*TASK BRIEF*: Copy out, unchanged, the entries below from the "[597, 94, 670, 200]" line to the final line. Omit pictures.

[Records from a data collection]
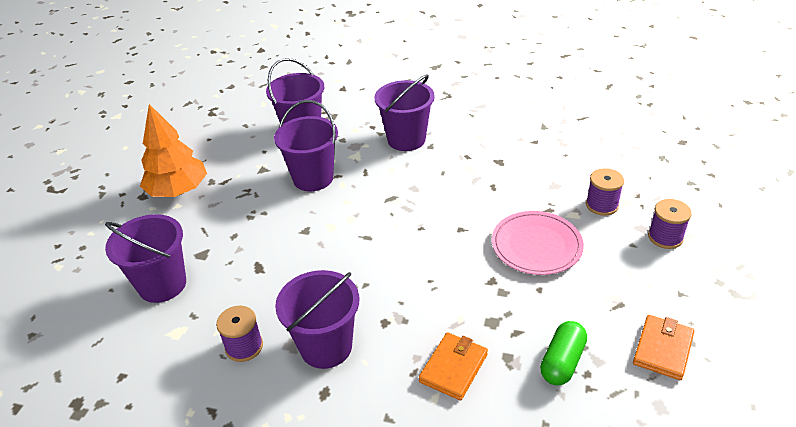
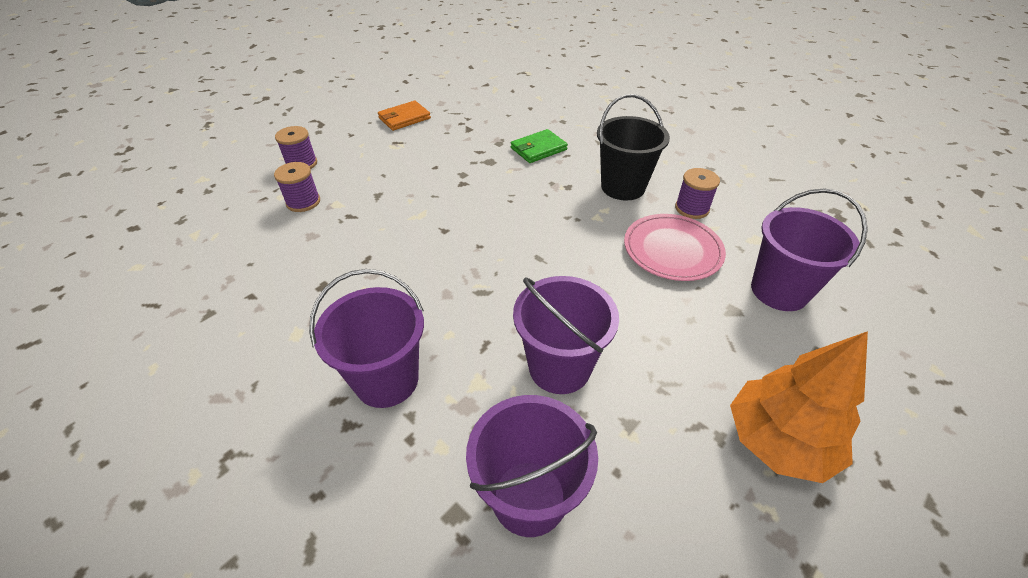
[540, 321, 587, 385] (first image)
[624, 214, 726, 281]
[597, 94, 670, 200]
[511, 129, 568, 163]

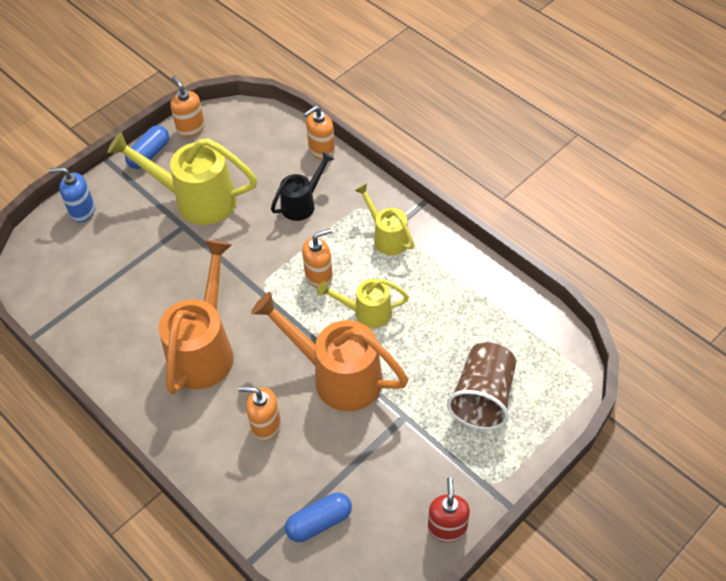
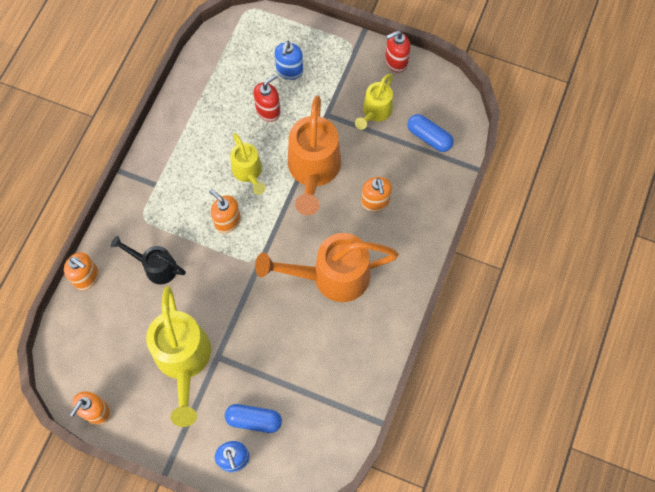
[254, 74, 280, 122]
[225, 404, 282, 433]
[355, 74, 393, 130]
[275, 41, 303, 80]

*TASK RESPONSE*:
[597, 94, 670, 200]
[511, 129, 568, 163]

[254, 74, 280, 122]
[225, 404, 282, 433]
[355, 74, 393, 130]
[275, 41, 303, 80]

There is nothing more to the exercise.